* DATASET RECORDS
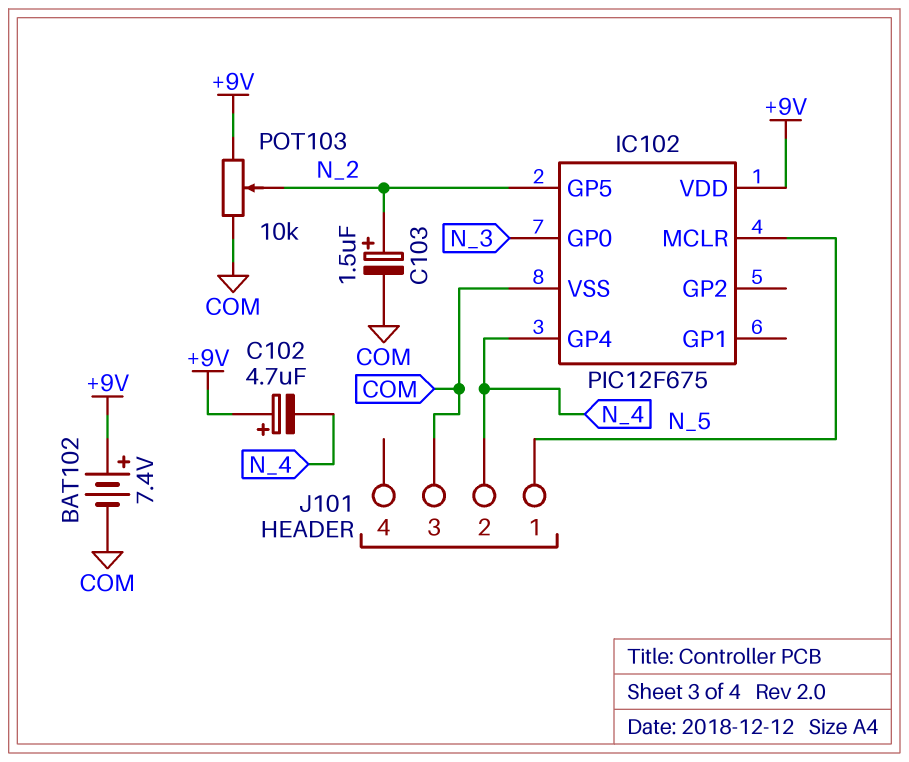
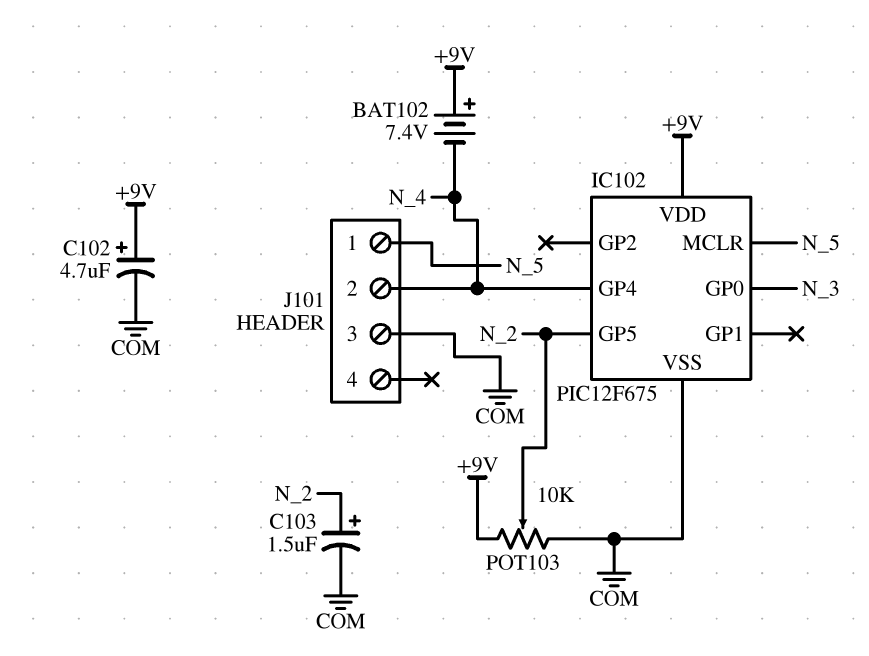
BAT102: 7.4V (plus +9V, minus COM) -> 7.4V (plus +9V, minus N_4)
C102: 4.7uF (plus +9V, minus N_4) -> 4.7uF (plus +9V, minus COM)

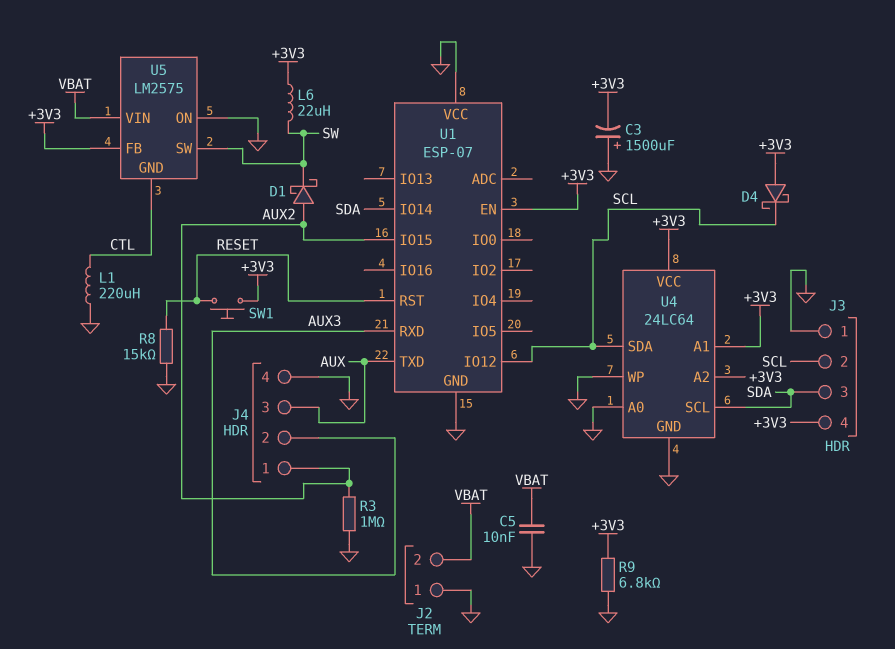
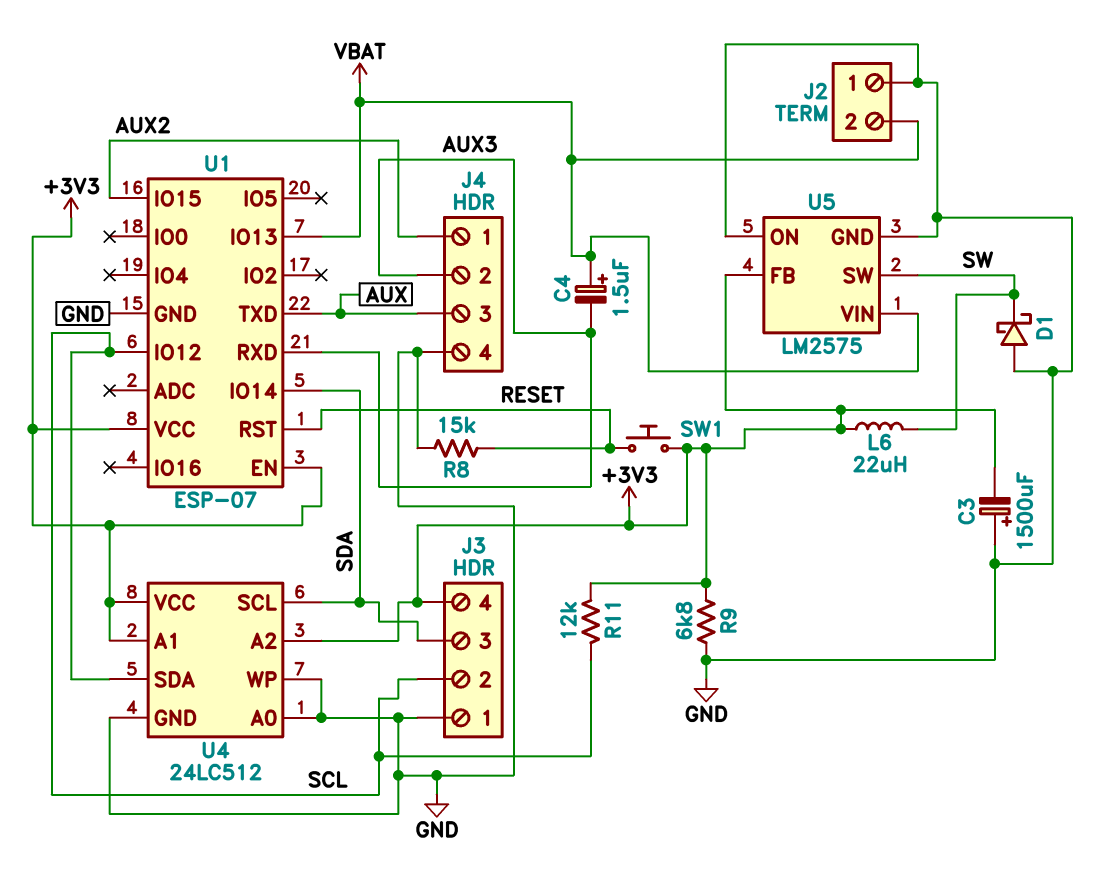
C4: none -> 1.5uF (plus VBAT, minus AUX3)
C5: 10nF (GND, VBAT) -> none
D1: schottky (A AUX2, K SW) -> schottky (A GND, K SW)
D4: schottky (A +3V3, K SCL) -> none
L1: 220uH (CTL, GND) -> none
R3: 1M (AUX2, GND) -> none
R11: none -> 12k (+3V3, SCL)
U1 pin IO13: none -> VBAT
U1 pin VCC: GND -> +3V3
U4: 24LC64 -> 24LC512
U5 pin GND: CTL -> GND

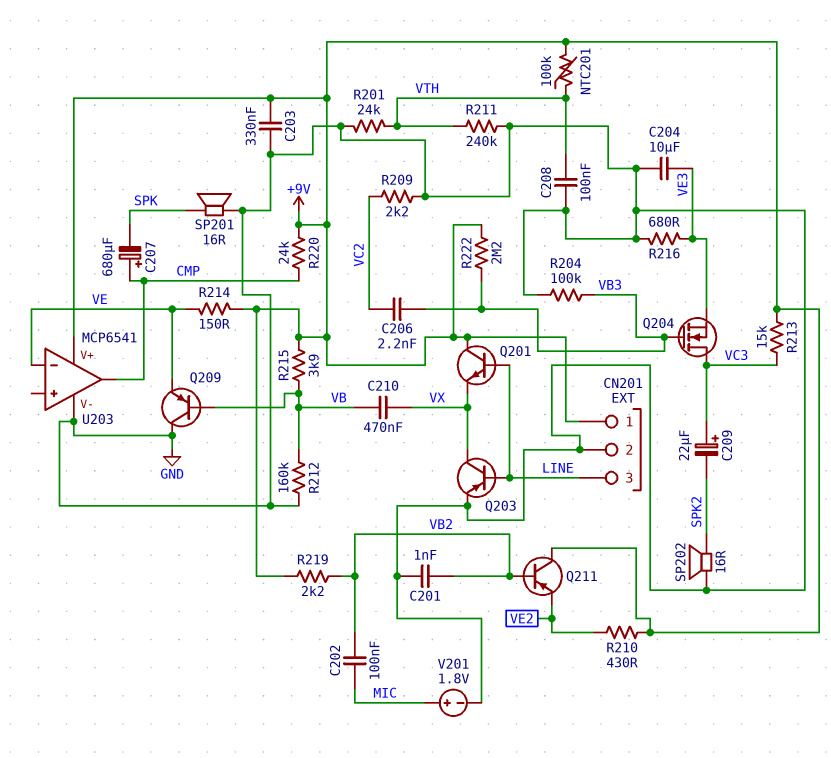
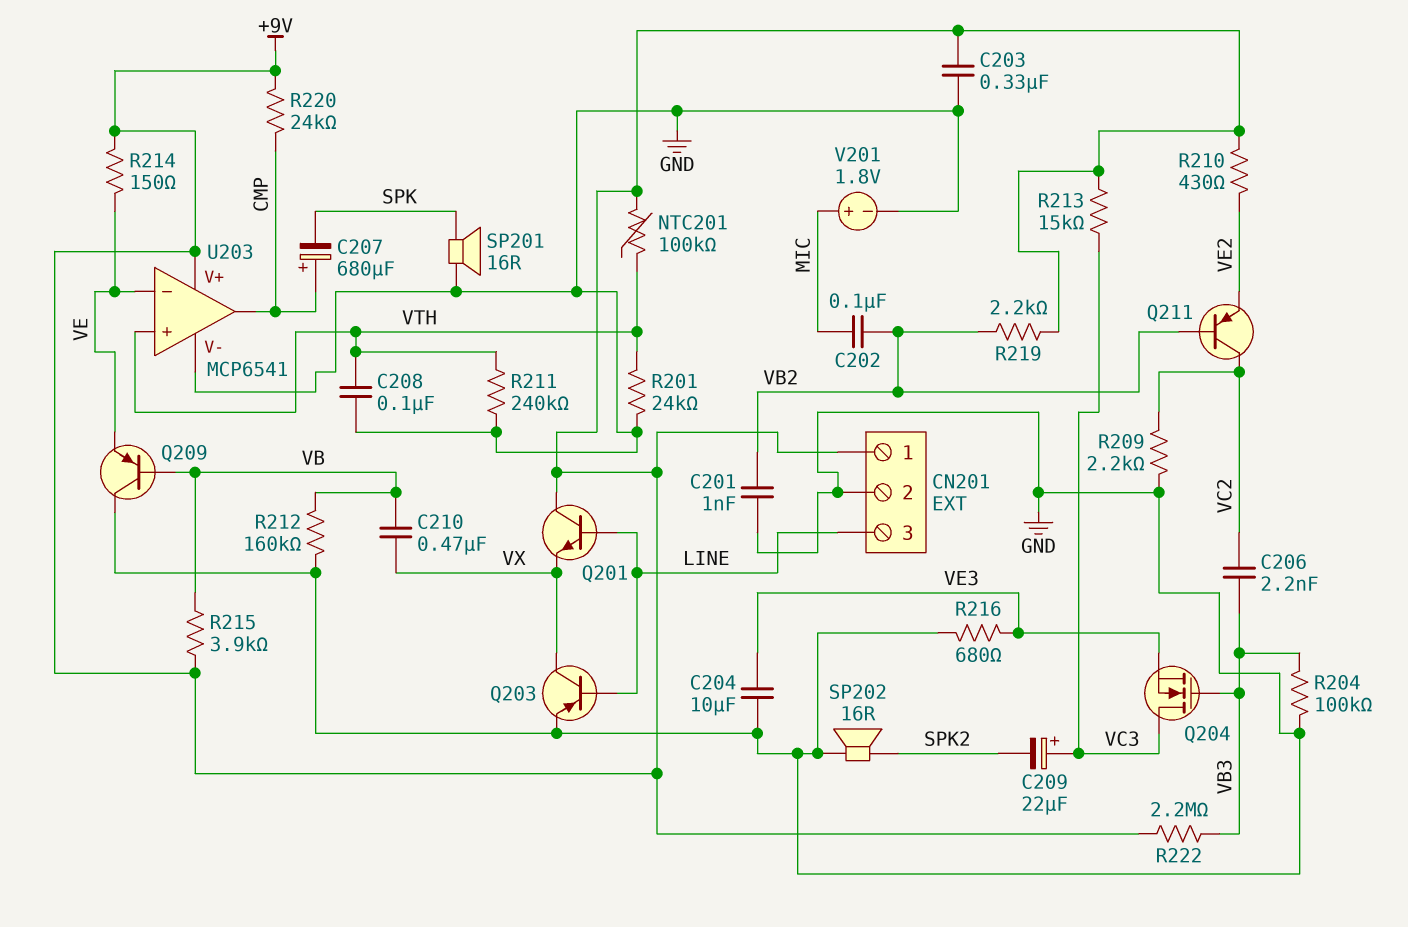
Q211: PNP (B VB2, C +9V, E VE2) -> PNP (B VB2, C VC2, E VE2)
U203 pin in+: none -> VTH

* WORK INSTRUCTION
Look above and copy only the lines from the one holding "C102: 4.7uF (plus" to the one holding "U5 pin GND: CTL -> GND", both included, exactly, minus the pictures.

* OUTPUT OF THE EXERCISE
C102: 4.7uF (plus +9V, minus N_4) -> 4.7uF (plus +9V, minus COM)

C4: none -> 1.5uF (plus VBAT, minus AUX3)
C5: 10nF (GND, VBAT) -> none
D1: schottky (A AUX2, K SW) -> schottky (A GND, K SW)
D4: schottky (A +3V3, K SCL) -> none
L1: 220uH (CTL, GND) -> none
R3: 1M (AUX2, GND) -> none
R11: none -> 12k (+3V3, SCL)
U1 pin IO13: none -> VBAT
U1 pin VCC: GND -> +3V3
U4: 24LC64 -> 24LC512
U5 pin GND: CTL -> GND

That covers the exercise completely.